▶ _WORK TO COMPLETE_:
Locate each line of the records containing the string "kern" and copy those lines out.

▶ _EXTRACTED DATA_:
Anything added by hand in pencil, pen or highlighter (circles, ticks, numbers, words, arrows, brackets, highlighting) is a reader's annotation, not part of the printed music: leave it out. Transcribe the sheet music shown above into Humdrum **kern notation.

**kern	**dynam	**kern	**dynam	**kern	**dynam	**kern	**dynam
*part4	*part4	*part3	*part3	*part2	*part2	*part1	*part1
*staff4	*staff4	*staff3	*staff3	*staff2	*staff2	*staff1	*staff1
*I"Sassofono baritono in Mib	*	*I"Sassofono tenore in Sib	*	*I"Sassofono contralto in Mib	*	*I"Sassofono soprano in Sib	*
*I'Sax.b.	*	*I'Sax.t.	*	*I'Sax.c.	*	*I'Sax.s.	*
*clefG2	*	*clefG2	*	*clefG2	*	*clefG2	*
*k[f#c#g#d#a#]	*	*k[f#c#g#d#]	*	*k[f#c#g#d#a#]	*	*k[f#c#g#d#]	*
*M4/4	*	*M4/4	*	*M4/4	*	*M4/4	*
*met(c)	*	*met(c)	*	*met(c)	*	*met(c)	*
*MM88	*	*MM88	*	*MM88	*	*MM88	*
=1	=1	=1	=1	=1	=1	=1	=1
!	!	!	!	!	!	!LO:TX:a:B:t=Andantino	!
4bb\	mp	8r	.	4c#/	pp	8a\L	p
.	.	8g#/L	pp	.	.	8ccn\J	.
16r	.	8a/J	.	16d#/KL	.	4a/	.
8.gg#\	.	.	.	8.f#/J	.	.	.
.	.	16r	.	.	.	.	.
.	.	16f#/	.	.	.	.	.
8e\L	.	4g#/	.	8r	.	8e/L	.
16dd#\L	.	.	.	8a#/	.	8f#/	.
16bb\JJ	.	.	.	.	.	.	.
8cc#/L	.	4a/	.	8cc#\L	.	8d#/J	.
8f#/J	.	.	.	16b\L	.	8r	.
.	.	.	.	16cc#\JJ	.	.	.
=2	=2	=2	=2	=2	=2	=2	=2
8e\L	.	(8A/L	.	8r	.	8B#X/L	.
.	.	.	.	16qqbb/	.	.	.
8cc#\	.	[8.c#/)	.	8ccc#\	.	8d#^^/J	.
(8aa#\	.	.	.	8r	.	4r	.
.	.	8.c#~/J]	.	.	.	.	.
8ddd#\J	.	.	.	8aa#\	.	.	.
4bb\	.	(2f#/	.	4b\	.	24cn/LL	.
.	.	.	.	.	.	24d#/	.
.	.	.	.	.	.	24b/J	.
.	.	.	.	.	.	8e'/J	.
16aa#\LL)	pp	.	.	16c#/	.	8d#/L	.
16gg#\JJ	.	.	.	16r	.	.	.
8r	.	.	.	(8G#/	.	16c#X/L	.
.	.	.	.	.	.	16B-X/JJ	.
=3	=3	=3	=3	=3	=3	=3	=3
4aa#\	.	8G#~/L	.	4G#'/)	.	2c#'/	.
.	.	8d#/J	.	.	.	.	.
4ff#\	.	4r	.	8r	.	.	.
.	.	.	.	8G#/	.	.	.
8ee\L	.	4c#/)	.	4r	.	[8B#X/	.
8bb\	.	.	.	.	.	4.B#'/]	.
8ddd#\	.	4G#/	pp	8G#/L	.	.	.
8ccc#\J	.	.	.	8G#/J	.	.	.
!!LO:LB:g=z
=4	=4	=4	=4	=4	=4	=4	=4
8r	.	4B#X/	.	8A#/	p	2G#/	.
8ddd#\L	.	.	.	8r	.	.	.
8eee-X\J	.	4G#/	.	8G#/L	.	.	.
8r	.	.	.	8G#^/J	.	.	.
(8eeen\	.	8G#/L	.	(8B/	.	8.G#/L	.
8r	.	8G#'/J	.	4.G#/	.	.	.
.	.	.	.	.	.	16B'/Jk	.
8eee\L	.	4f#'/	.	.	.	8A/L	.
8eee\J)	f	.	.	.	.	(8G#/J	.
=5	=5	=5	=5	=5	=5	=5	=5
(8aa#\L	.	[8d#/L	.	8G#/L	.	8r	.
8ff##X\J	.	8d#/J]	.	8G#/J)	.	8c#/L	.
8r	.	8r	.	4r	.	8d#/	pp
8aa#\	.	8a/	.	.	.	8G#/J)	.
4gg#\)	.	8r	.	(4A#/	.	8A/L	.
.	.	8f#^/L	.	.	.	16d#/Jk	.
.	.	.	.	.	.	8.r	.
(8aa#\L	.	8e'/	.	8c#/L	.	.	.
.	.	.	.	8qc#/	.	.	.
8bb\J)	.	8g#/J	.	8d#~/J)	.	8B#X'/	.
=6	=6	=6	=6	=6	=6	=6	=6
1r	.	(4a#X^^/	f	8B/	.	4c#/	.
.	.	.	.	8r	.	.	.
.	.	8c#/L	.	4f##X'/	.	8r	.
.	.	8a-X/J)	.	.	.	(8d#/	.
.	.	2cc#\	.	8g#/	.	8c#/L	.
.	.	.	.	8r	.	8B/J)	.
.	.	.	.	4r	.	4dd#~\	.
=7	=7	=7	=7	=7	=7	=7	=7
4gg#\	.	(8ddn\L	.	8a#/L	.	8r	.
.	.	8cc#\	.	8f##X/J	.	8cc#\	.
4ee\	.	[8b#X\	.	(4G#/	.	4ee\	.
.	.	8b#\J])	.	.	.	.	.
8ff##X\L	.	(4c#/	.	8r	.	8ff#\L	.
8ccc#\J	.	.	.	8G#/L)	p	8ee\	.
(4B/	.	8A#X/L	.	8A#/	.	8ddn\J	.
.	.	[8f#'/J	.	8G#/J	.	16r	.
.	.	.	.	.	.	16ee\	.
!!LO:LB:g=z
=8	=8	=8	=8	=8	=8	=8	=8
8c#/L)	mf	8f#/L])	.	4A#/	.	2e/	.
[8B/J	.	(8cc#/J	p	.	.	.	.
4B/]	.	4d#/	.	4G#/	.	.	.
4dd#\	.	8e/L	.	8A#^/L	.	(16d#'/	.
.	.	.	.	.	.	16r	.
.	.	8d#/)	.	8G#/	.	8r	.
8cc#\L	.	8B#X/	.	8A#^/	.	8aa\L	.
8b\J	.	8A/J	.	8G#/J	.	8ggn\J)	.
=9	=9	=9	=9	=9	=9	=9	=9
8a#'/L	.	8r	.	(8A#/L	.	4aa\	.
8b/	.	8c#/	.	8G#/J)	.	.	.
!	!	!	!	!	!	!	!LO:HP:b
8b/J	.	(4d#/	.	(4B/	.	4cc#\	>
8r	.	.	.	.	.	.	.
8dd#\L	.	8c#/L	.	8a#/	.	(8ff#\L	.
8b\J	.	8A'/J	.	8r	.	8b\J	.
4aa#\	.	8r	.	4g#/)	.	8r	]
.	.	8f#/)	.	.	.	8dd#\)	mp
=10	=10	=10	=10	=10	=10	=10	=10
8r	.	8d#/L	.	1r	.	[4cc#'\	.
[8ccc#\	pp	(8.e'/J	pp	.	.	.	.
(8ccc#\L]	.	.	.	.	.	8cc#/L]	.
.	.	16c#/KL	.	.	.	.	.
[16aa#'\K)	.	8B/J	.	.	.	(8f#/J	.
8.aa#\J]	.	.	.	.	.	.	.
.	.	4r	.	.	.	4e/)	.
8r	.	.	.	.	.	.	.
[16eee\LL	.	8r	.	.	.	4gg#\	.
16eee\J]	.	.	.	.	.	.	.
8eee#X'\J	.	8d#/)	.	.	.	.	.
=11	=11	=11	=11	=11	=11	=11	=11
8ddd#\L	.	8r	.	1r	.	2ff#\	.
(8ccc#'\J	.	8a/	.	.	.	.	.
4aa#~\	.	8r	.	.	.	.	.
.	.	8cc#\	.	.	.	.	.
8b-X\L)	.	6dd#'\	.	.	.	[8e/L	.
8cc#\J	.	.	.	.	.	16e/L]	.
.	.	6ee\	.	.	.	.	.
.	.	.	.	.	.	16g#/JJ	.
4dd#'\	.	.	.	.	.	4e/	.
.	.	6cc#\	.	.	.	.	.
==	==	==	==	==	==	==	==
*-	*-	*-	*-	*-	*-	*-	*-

▶ _EXERCISE ANSWER_:
Anything added by hand in pencil, pen or highlighter (circles, ticks, numbers, words, arrows, brackets, highlighting) is a reader's annotation, not part of the printed music: leave it out. Transcribe the sheet music shown above into Humdrum **kern notation.
**kern	**dynam	**kern	**dynam	**kern	**dynam	**kern	**dynam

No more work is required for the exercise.